ACTION ITEM — Output the opening lines of the records exactly. End with the line that contains "(580, 382) = (505, 343): brown".
═════ EXCERPTED DATA
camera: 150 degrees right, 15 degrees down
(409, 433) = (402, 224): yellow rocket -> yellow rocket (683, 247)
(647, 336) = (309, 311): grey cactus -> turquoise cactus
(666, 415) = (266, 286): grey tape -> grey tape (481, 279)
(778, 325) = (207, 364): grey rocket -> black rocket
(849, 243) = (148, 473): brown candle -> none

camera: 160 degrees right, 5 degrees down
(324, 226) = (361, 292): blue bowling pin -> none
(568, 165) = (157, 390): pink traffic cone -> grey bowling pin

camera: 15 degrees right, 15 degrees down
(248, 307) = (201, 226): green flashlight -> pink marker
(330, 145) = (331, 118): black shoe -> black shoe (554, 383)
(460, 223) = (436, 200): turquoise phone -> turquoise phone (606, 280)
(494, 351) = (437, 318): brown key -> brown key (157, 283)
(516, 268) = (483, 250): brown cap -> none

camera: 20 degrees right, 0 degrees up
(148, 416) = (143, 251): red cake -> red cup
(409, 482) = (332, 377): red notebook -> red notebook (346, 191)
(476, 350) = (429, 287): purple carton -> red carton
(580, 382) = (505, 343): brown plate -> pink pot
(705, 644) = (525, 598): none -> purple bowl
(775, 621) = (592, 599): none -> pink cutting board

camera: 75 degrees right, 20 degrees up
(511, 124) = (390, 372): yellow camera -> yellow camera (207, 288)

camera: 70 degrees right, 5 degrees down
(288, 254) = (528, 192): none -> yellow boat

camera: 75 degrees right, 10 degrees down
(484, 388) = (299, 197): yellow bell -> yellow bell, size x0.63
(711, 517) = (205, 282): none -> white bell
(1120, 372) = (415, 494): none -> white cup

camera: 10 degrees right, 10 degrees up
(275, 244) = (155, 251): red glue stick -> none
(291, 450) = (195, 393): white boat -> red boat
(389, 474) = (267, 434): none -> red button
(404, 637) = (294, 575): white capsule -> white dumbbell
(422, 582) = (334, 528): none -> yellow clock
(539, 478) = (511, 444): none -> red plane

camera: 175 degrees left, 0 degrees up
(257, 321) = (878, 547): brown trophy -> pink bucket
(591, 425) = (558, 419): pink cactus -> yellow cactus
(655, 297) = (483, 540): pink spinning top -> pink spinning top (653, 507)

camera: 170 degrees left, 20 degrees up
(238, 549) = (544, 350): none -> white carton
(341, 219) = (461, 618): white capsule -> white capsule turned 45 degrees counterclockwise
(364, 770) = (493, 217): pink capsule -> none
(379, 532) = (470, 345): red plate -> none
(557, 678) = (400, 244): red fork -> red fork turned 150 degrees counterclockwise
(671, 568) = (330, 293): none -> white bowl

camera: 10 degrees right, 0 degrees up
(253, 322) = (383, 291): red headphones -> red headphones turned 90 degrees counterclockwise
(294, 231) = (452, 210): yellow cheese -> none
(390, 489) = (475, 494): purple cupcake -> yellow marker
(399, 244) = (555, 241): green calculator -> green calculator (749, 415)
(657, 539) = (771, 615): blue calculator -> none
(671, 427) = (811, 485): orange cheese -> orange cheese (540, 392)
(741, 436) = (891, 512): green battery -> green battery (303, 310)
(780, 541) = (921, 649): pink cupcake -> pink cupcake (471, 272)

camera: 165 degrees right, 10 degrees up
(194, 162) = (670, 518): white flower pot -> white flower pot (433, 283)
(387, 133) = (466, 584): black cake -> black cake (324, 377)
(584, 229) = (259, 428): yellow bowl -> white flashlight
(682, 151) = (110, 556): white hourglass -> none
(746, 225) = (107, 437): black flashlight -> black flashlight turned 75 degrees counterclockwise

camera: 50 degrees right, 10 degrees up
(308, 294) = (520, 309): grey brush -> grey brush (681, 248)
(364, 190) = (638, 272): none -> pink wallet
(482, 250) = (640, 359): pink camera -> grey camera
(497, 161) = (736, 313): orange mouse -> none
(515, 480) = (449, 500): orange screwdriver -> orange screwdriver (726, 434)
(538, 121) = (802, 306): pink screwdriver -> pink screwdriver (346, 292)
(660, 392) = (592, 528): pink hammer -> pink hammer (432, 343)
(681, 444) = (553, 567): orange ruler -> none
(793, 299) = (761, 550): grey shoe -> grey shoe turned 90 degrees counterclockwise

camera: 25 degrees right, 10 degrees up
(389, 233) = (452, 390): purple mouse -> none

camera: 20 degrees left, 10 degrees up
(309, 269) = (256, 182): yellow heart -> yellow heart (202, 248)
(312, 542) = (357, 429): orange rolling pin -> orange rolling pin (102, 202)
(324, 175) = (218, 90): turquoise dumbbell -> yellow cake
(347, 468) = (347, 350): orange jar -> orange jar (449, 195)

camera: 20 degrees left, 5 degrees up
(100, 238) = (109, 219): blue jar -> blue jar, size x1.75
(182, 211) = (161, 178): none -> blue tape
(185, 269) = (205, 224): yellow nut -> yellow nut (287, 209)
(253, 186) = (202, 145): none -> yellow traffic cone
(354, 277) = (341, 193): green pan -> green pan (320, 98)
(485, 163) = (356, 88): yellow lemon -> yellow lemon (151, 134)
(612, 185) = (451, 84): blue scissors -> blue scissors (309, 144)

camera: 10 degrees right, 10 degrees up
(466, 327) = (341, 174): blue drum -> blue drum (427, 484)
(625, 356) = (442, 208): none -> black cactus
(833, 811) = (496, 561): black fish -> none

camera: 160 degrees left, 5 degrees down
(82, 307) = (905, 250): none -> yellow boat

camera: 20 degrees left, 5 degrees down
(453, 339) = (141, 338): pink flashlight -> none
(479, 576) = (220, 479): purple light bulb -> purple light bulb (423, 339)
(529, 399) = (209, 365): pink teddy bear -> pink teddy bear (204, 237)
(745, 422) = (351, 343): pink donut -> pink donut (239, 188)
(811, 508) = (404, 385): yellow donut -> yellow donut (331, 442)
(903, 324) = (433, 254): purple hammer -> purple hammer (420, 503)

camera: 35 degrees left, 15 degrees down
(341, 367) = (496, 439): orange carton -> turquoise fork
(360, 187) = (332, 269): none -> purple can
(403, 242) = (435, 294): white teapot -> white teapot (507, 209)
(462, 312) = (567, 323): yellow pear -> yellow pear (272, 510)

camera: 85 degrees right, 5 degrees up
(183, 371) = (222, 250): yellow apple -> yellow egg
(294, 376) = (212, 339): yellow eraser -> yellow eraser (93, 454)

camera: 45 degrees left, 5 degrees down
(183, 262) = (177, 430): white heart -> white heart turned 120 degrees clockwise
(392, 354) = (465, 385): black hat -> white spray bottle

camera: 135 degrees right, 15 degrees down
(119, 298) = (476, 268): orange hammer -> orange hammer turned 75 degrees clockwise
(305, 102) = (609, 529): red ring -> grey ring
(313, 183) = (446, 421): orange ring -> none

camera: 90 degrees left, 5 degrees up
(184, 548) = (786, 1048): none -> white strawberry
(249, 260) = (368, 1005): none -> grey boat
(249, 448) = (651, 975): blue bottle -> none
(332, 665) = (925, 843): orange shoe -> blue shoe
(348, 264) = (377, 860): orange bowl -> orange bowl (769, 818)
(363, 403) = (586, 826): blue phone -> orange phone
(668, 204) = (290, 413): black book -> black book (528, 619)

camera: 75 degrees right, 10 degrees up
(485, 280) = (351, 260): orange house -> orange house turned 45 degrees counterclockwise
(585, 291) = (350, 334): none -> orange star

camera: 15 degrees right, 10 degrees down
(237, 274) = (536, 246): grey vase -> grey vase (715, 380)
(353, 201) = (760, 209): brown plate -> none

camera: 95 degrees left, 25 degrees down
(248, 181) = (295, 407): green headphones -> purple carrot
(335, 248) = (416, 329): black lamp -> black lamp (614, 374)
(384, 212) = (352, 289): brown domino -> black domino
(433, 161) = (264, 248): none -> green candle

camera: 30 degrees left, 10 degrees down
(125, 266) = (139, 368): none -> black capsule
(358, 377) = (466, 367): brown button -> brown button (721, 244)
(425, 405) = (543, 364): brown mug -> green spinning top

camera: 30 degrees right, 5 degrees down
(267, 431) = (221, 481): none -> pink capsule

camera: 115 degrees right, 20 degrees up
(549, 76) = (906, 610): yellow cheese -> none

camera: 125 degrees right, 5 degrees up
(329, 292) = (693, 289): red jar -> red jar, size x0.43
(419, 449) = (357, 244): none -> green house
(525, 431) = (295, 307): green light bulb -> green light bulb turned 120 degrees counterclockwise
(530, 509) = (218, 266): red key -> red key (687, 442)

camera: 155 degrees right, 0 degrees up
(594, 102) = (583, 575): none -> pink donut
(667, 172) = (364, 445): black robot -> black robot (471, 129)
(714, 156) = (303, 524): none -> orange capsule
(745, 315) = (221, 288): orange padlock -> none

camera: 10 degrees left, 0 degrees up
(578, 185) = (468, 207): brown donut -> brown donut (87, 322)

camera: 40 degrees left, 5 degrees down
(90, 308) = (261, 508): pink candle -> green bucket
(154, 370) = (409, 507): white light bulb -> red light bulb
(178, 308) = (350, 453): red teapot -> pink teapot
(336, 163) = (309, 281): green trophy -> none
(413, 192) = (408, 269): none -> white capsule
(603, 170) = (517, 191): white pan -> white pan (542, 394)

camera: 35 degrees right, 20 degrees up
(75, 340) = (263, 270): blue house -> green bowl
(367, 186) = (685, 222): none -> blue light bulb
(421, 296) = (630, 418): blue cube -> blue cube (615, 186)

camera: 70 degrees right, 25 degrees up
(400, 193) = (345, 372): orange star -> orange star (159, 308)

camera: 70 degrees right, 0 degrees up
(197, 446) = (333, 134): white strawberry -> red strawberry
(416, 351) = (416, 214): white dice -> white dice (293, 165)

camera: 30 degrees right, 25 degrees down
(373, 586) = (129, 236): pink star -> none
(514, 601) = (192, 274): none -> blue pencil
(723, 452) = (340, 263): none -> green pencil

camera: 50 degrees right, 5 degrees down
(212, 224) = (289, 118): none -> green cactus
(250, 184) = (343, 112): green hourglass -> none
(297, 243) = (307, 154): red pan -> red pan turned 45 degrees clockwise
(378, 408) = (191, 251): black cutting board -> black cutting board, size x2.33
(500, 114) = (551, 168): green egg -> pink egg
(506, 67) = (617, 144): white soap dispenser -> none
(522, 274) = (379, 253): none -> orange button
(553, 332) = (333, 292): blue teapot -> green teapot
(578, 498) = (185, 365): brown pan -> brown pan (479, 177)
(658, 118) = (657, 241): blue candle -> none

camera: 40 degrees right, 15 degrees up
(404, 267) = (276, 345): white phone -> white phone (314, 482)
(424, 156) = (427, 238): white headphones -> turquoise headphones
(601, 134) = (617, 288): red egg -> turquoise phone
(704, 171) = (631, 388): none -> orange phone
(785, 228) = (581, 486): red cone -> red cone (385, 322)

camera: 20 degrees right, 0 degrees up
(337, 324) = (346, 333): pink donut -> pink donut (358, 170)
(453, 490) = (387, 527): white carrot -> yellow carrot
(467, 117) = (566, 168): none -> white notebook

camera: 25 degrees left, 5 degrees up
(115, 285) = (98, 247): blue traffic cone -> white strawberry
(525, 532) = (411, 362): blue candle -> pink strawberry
══════════
OUTPUT FOR THIS TASK —
camera: 150 degrees right, 15 degrees down
(409, 433) = (402, 224): yellow rocket -> yellow rocket (683, 247)
(647, 336) = (309, 311): grey cactus -> turquoise cactus
(666, 415) = (266, 286): grey tape -> grey tape (481, 279)
(778, 325) = (207, 364): grey rocket -> black rocket
(849, 243) = (148, 473): brown candle -> none

camera: 160 degrees right, 5 degrees down
(324, 226) = (361, 292): blue bowling pin -> none
(568, 165) = (157, 390): pink traffic cone -> grey bowling pin

camera: 15 degrees right, 15 degrees down
(248, 307) = (201, 226): green flashlight -> pink marker
(330, 145) = (331, 118): black shoe -> black shoe (554, 383)
(460, 223) = (436, 200): turquoise phone -> turquoise phone (606, 280)
(494, 351) = (437, 318): brown key -> brown key (157, 283)
(516, 268) = (483, 250): brown cap -> none

camera: 20 degrees right, 0 degrees up
(148, 416) = (143, 251): red cake -> red cup
(409, 482) = (332, 377): red notebook -> red notebook (346, 191)
(476, 350) = (429, 287): purple carton -> red carton
(580, 382) = (505, 343): brown plate -> pink pot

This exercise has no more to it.